EXERCISE GOAL: From the line that contains "(642, 421) = (437, 591): turquoise" to the last line of the data, every line is to be transcribed exactly; no other line is to be included.

=== Section Start ===

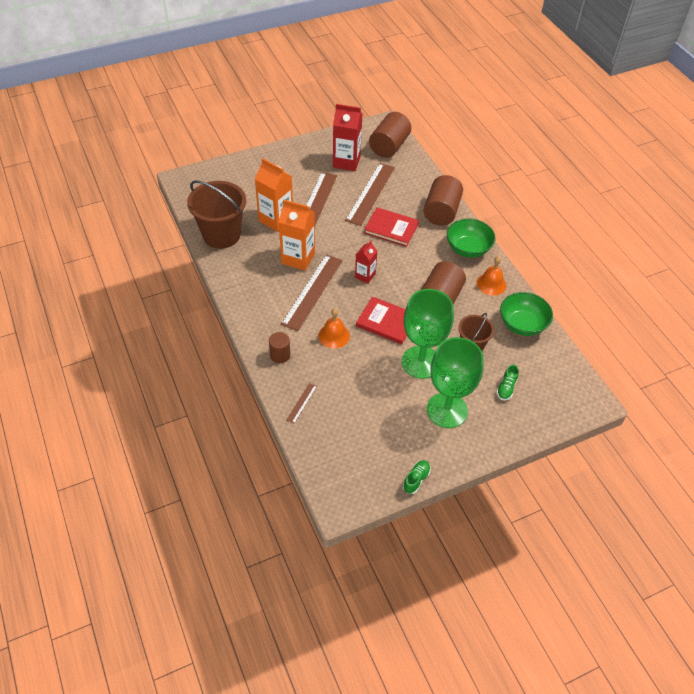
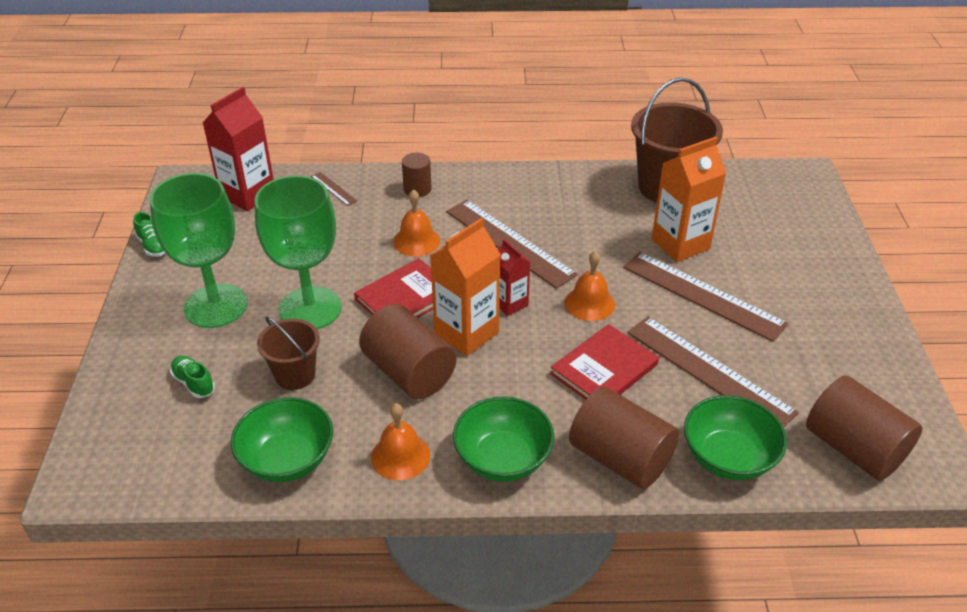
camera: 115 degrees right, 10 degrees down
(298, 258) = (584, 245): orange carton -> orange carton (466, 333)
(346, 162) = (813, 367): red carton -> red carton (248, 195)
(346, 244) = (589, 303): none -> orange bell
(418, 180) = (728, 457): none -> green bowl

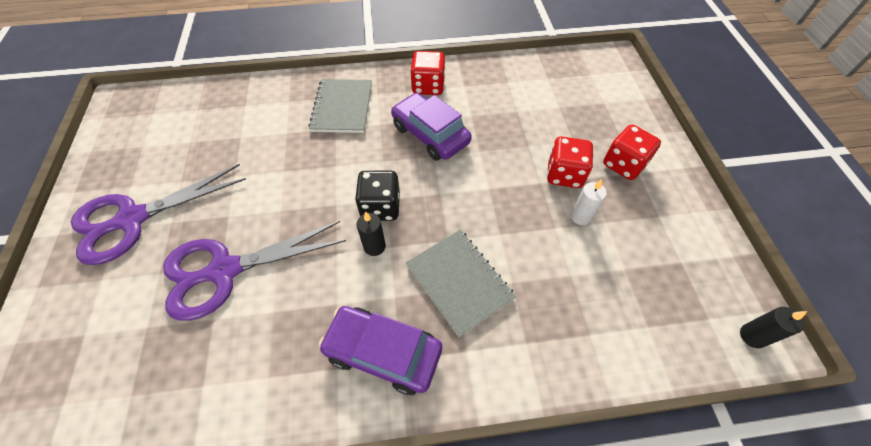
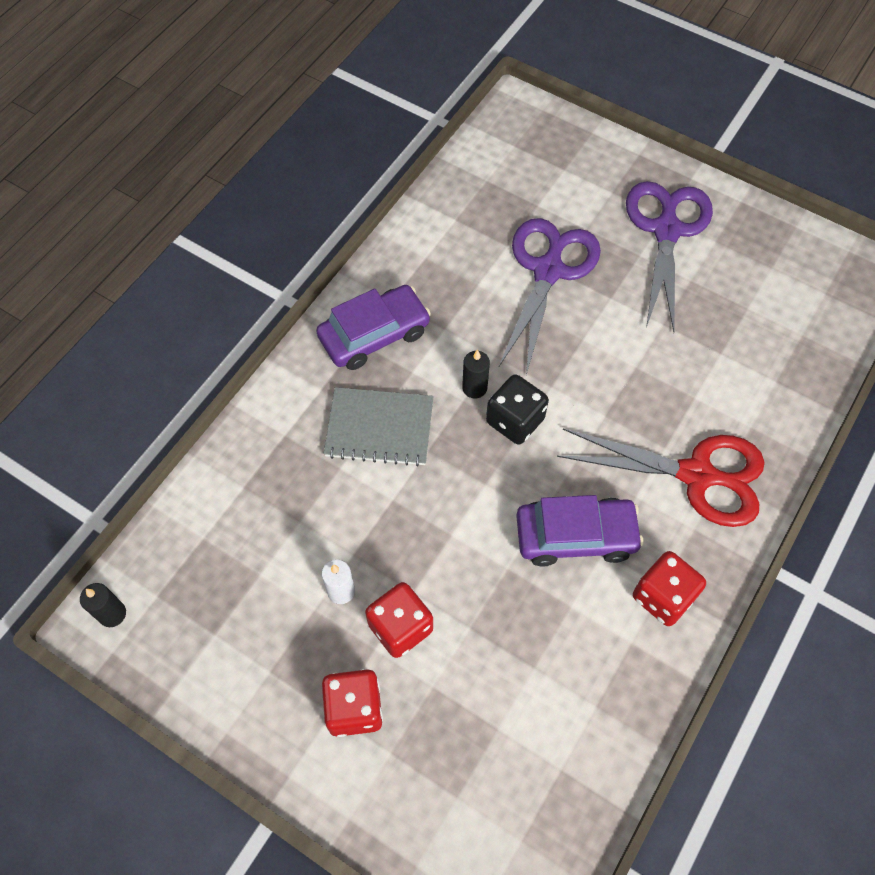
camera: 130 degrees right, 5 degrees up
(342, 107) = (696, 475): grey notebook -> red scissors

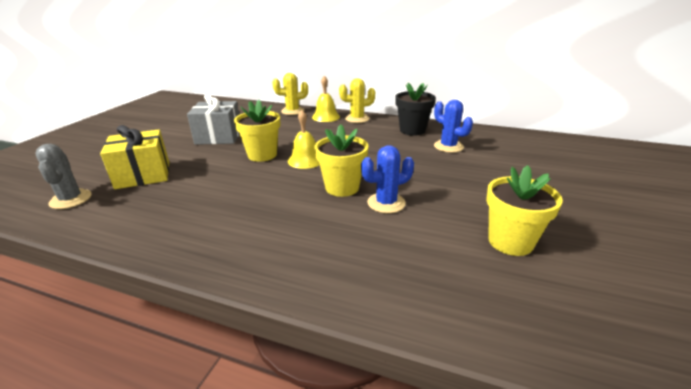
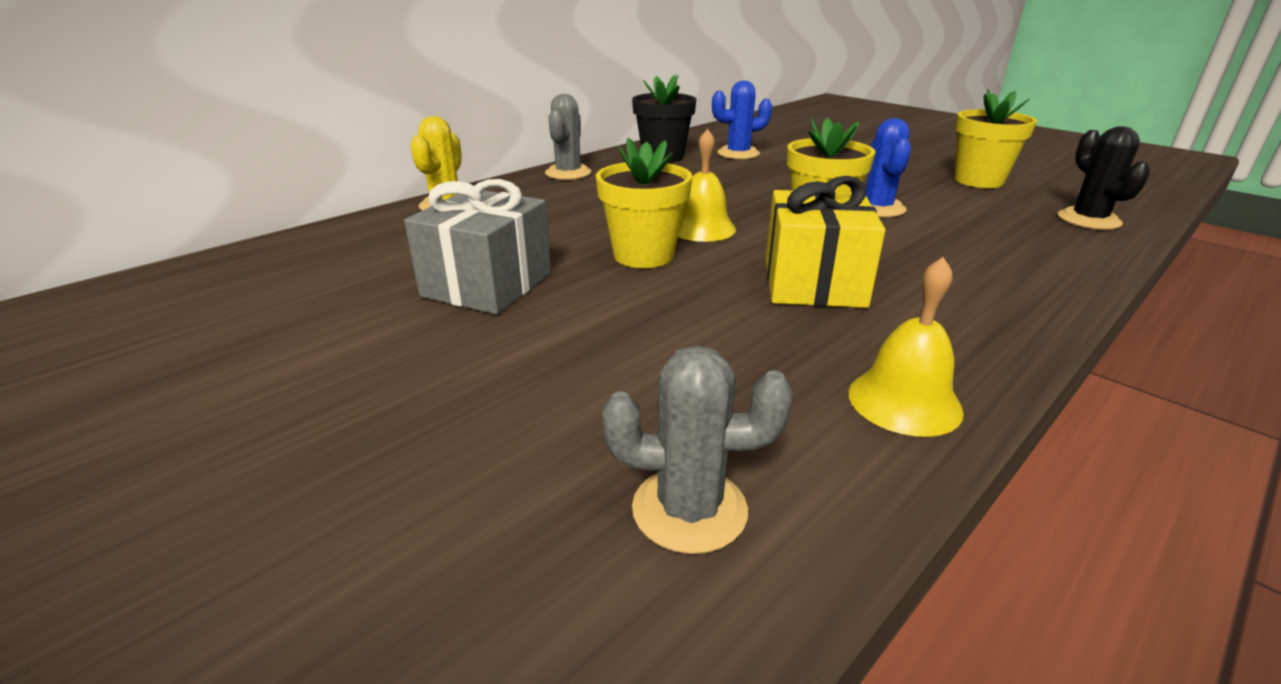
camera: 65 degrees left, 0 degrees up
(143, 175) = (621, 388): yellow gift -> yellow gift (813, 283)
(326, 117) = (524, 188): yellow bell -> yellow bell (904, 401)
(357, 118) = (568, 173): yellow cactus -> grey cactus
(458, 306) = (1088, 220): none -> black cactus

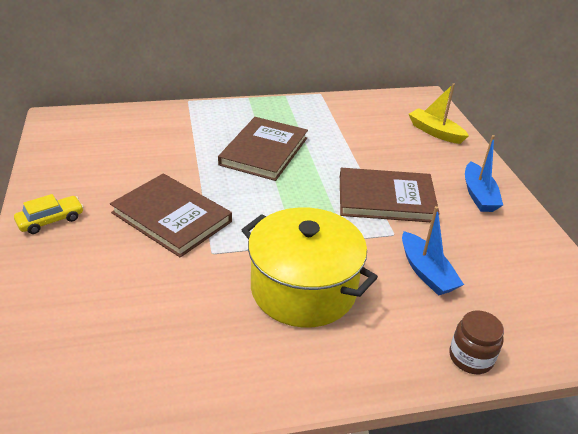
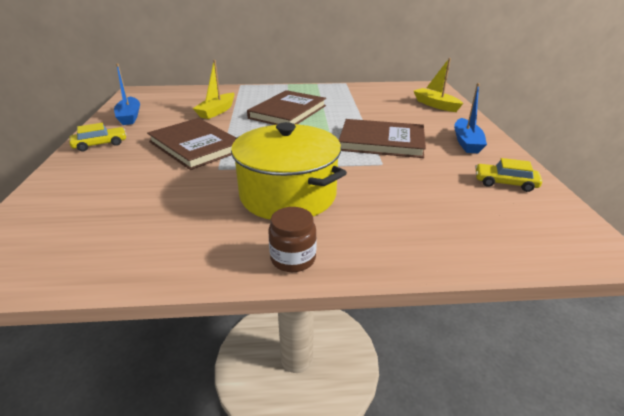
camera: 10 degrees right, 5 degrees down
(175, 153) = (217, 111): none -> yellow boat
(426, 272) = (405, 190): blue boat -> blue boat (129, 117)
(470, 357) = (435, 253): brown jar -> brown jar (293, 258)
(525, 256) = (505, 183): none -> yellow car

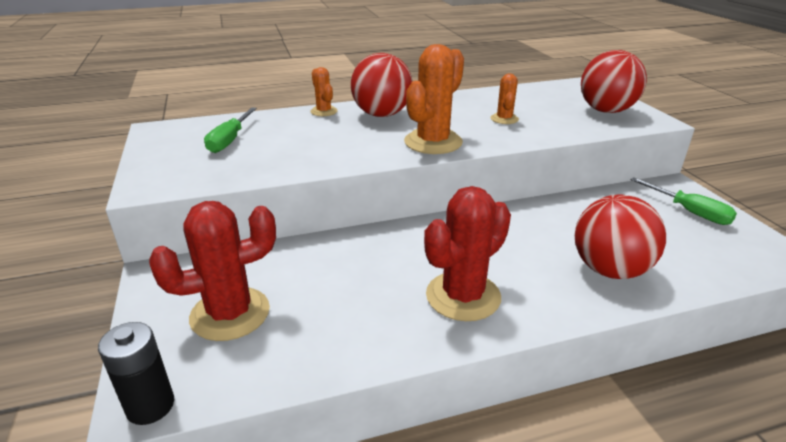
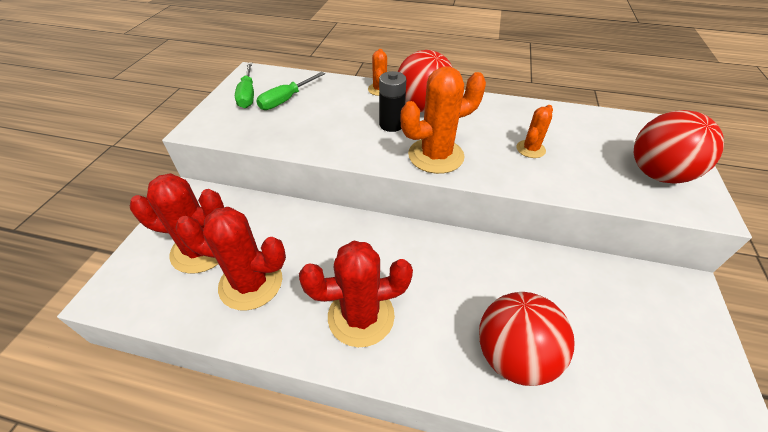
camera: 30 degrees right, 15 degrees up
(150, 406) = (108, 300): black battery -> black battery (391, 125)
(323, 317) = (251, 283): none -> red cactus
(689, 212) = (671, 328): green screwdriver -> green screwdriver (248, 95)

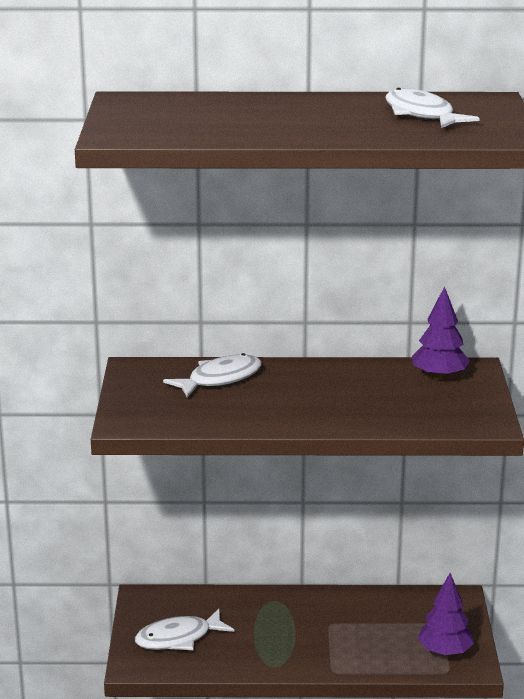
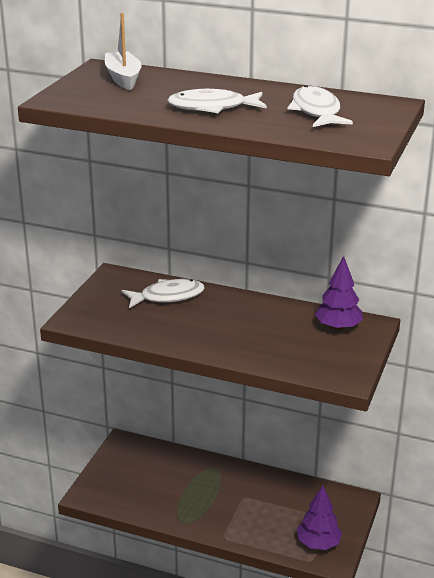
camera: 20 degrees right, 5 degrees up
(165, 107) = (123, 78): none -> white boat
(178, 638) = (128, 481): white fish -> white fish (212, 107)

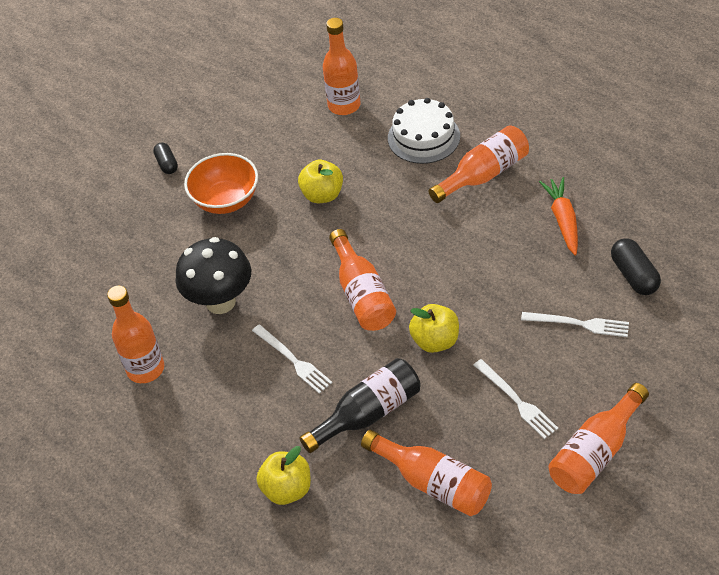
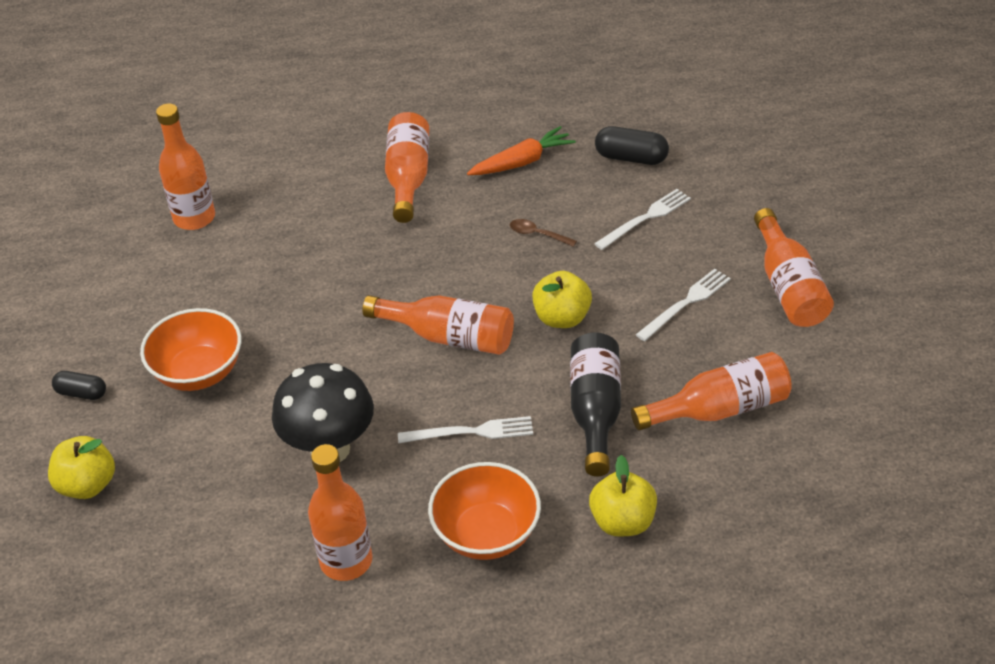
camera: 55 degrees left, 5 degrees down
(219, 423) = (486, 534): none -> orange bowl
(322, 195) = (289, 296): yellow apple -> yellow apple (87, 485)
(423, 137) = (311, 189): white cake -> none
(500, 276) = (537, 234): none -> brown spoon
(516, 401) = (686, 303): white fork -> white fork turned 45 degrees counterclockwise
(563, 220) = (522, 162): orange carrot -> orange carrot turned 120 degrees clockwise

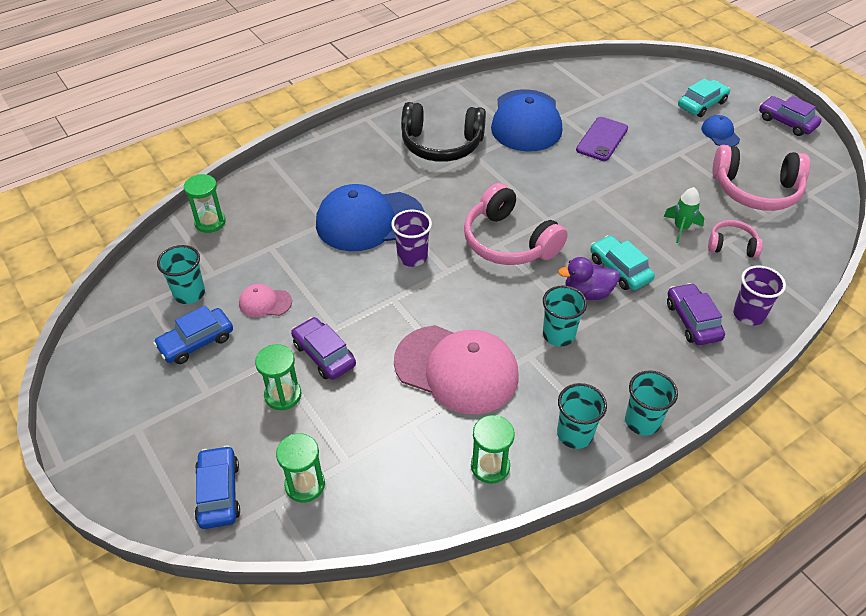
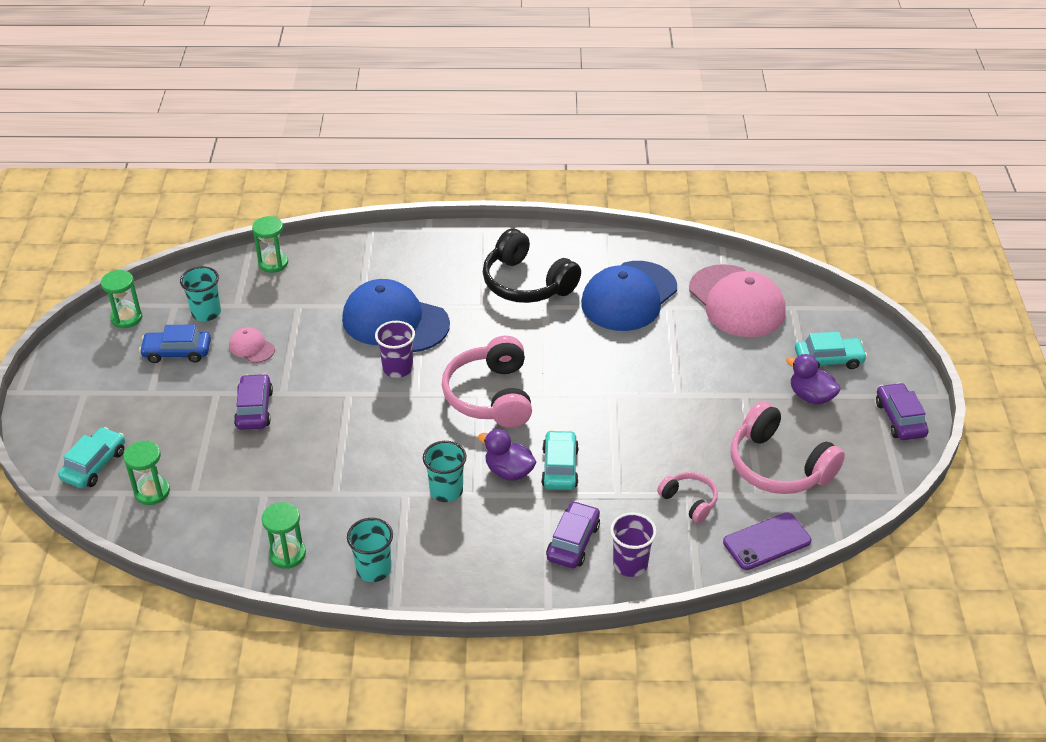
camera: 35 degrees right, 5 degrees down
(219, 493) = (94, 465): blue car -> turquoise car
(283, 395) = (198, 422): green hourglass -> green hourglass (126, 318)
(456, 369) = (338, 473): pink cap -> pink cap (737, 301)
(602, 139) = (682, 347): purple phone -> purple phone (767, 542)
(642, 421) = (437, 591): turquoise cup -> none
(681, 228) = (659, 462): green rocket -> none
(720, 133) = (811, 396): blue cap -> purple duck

=== Section End ===

ANSWER BOX:
(642, 421) = (437, 591): turquoise cup -> none
(681, 228) = (659, 462): green rocket -> none
(720, 133) = (811, 396): blue cap -> purple duck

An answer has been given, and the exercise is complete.